**What is being asked**
Collect each line of the entries that holds the string "brown".

**Supplied entries**
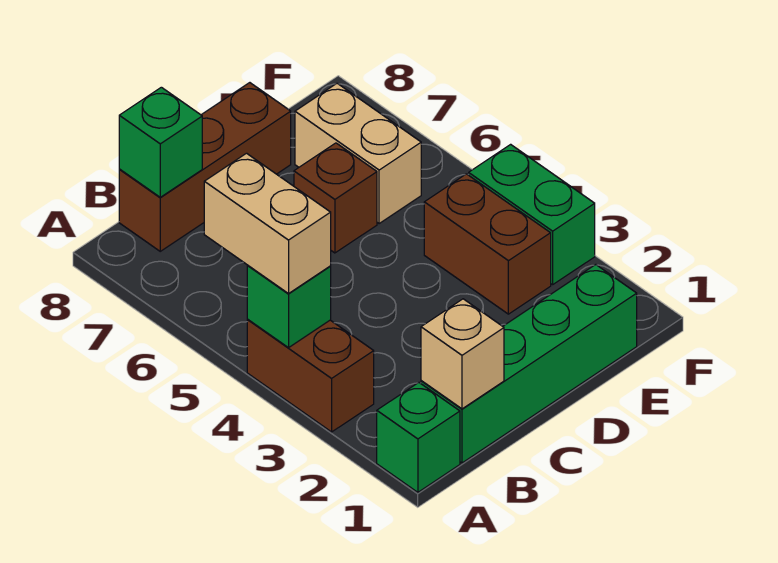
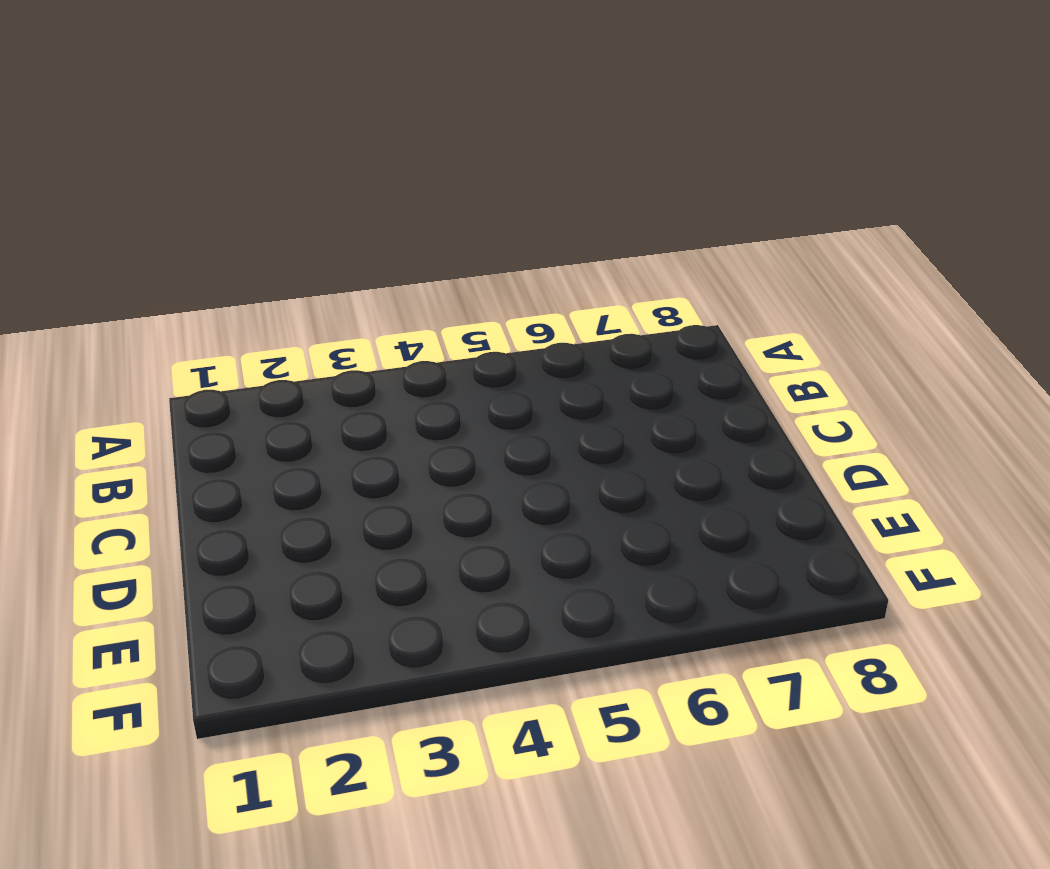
none -> green brick A1 level 1
none -> brown brick A3:A4 level 1
none -> green brick B1:E1 level 1

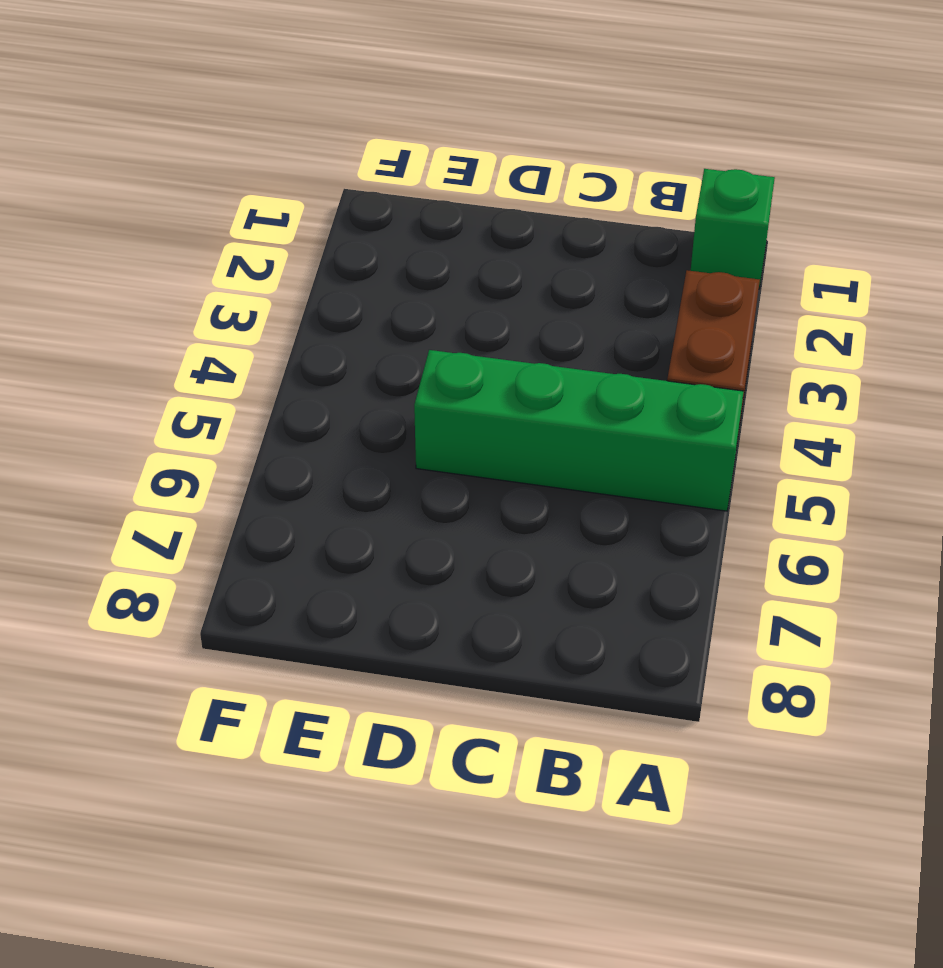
green brick A5:D5 level 1 -> green brick B1:E1 level 1
none -> brown brick B8:D8 level 1
none -> brown brick D6 level 1
none -> brown brick E3:E4 level 1

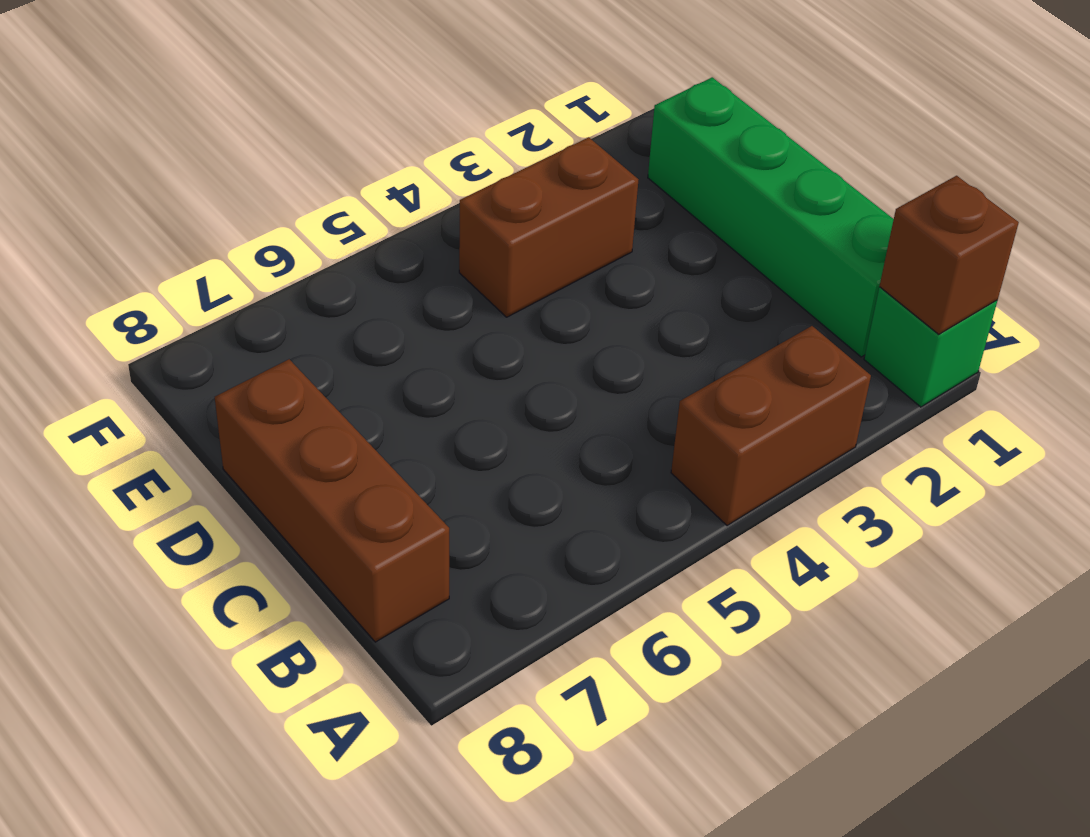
brown brick A1 level 2 -> brown brick D6 level 1
none -> tan brick E6:E7 level 1
none -> green brick F3:F4 level 1
none -> green brick A4 level 2

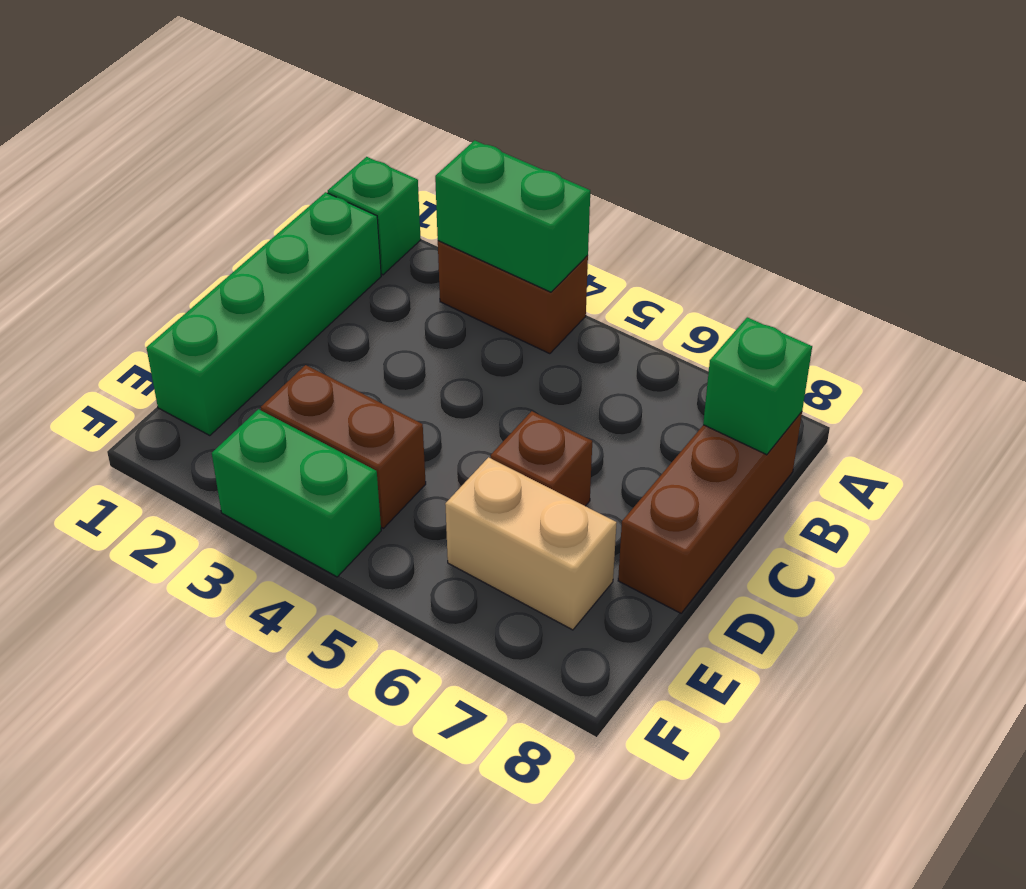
green brick A3:A4 level 2 -> green brick A4 level 2
none -> tan brick B1 level 2
none -> tan brick A4:A5 level 3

**Task solution**
none -> brown brick A3:A4 level 1
none -> brown brick B8:D8 level 1
none -> brown brick D6 level 1
none -> brown brick E3:E4 level 1
brown brick A1 level 2 -> brown brick D6 level 1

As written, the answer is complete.